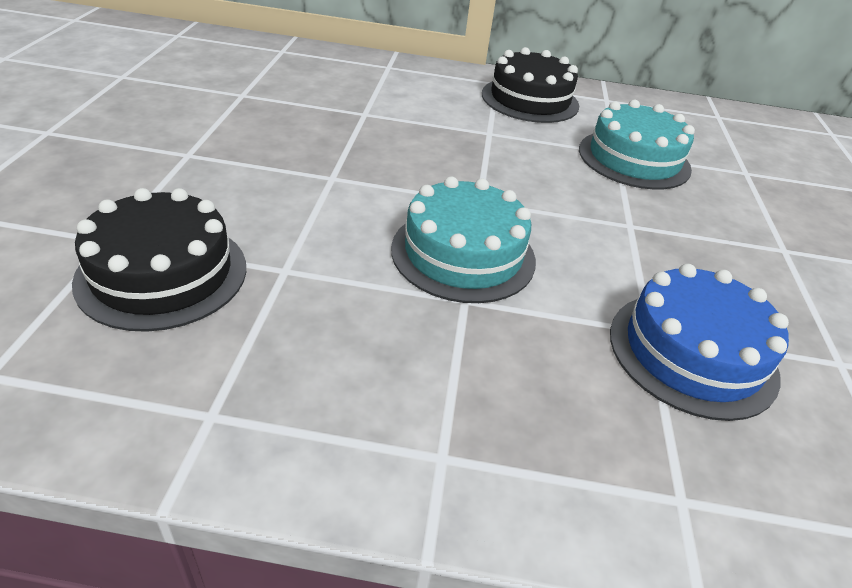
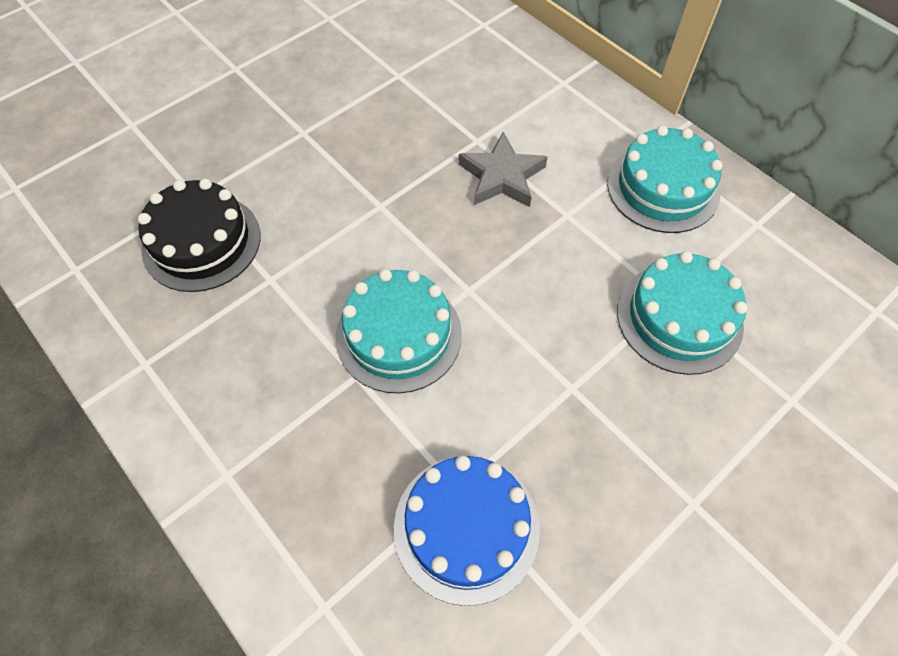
camera: 45 degrees right, 20 degrees up
black cake [482,47,579,123] -> turquoise cake [607,125,723,233]
none -> grey star [459,132,548,207]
• • •
Retype the material in full, exactly as written, and exclude the pictures.

# [RESPONSE BELOW]
camera: 45 degrees right, 20 degrees up
black cake [482,47,579,123] -> turquoise cake [607,125,723,233]
none -> grey star [459,132,548,207]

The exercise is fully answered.